- _Recorded information_:
● ● ● ● ● ● ●

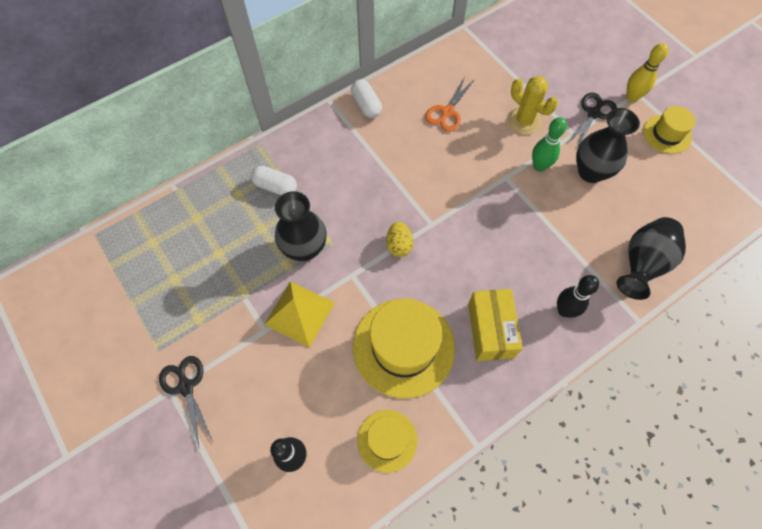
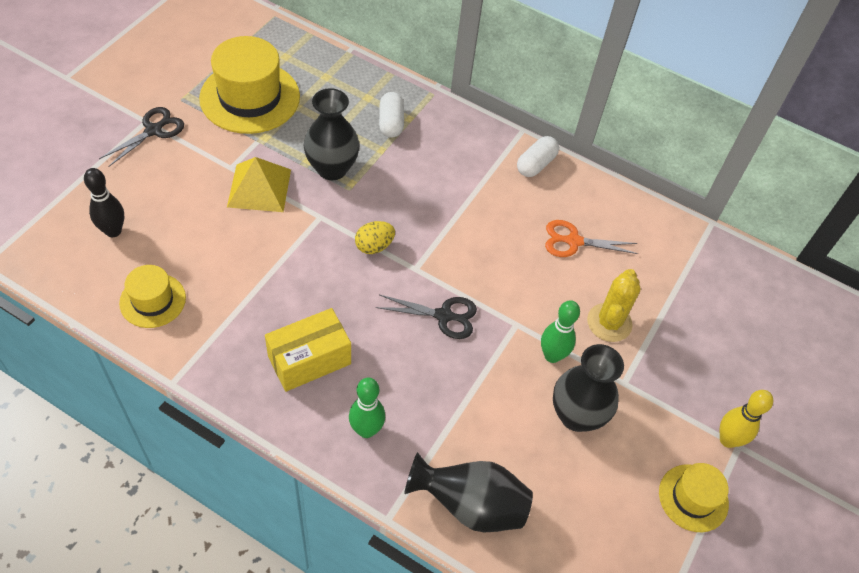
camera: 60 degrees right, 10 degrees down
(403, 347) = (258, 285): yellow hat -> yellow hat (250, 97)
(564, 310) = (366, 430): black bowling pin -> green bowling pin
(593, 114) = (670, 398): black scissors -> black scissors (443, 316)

● ● ● ● ● ● ●

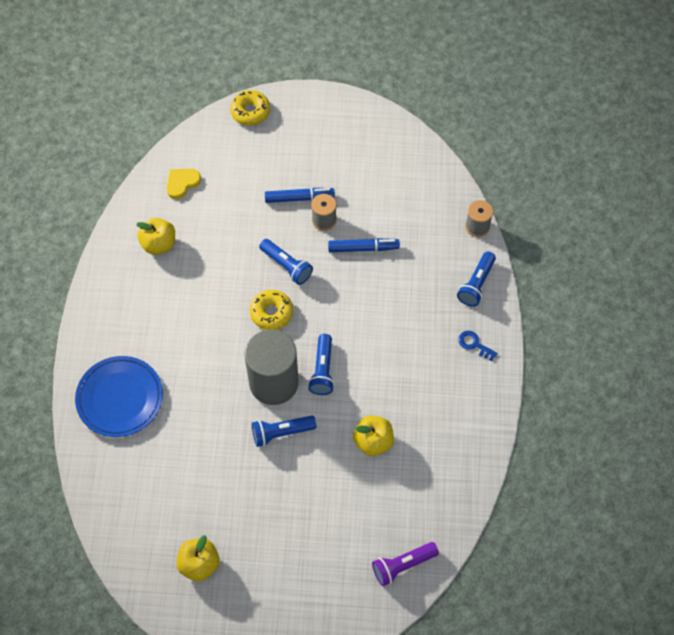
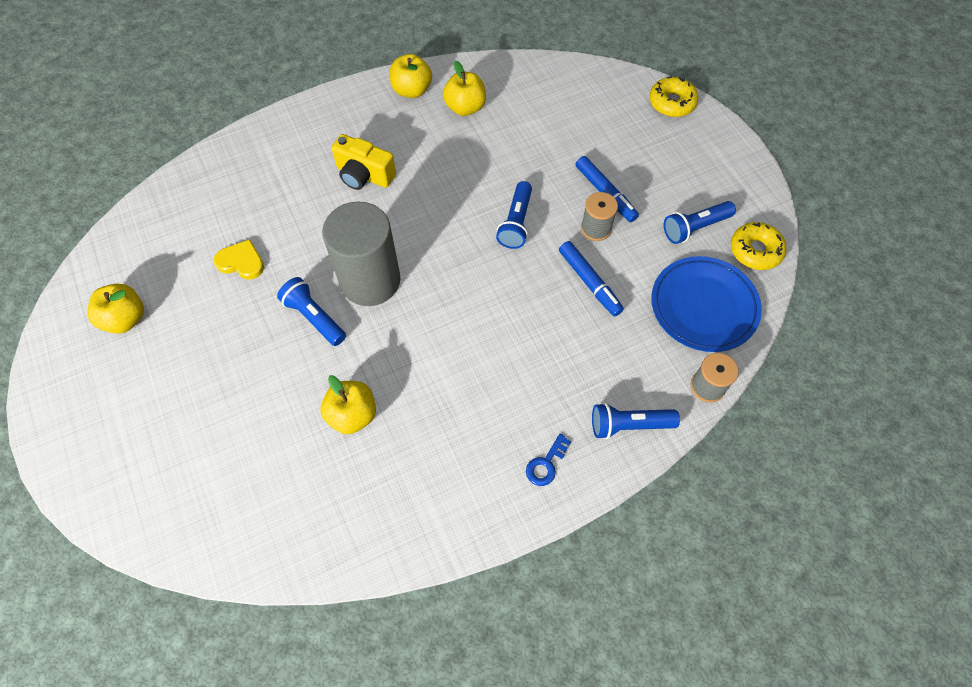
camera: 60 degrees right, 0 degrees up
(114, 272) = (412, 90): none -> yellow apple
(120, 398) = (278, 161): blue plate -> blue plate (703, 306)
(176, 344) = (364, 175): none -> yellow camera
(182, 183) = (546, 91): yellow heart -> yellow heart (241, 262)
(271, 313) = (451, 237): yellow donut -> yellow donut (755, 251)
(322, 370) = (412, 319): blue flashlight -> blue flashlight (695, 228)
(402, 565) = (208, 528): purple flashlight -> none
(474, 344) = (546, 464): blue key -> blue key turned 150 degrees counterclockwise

● ● ● ● ● ● ●

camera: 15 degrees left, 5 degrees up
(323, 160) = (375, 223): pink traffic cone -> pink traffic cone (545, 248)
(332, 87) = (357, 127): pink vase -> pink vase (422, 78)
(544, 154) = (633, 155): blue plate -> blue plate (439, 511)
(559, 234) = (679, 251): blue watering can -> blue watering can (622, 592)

● ● ● ● ● ● ●

- _Task item_: From the line that has "(322, 370) = (412, 319): blue" through the line that has "(474, 344) = (546, 464): blue", copy every line exactly as it appears above, and leave out all others.

- _Expected answer_:
(322, 370) = (412, 319): blue flashlight -> blue flashlight (695, 228)
(402, 565) = (208, 528): purple flashlight -> none
(474, 344) = (546, 464): blue key -> blue key turned 150 degrees counterclockwise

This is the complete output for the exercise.